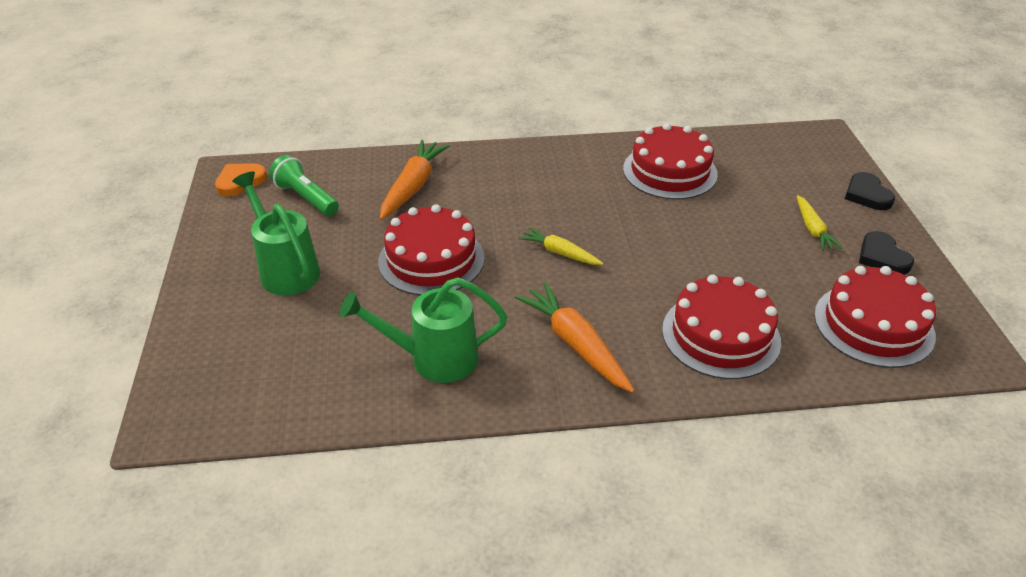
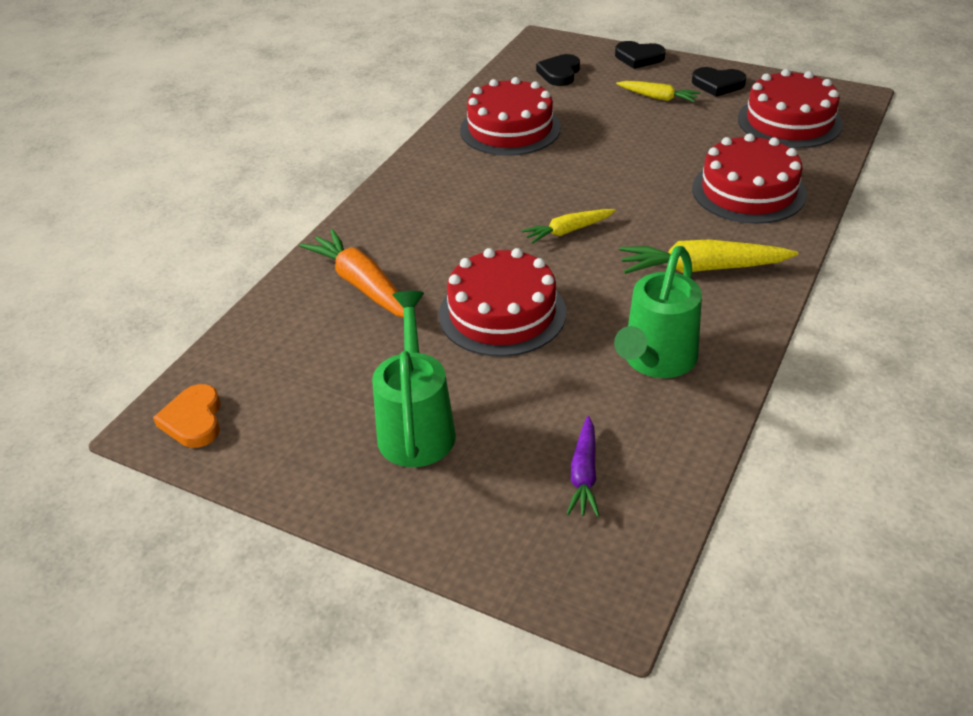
camera: 55 degrees left, 0 degrees up
(283, 365) = (584, 474): none -> purple carrot
(286, 269) = (416, 427): green watering can -> green watering can turned 90 degrees clockwise
(305, 198) = (293, 372): green flashlight -> none
(575, 344) = (702, 269): orange carrot -> yellow carrot
(783, 163) = (559, 73): none -> black heart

____________________

*What to produce*. Above are records to transcribe exactly; leave their pictures out.

*Exercise response*.
camera: 55 degrees left, 0 degrees up
(283, 365) = (584, 474): none -> purple carrot
(286, 269) = (416, 427): green watering can -> green watering can turned 90 degrees clockwise
(305, 198) = (293, 372): green flashlight -> none
(575, 344) = (702, 269): orange carrot -> yellow carrot
(783, 163) = (559, 73): none -> black heart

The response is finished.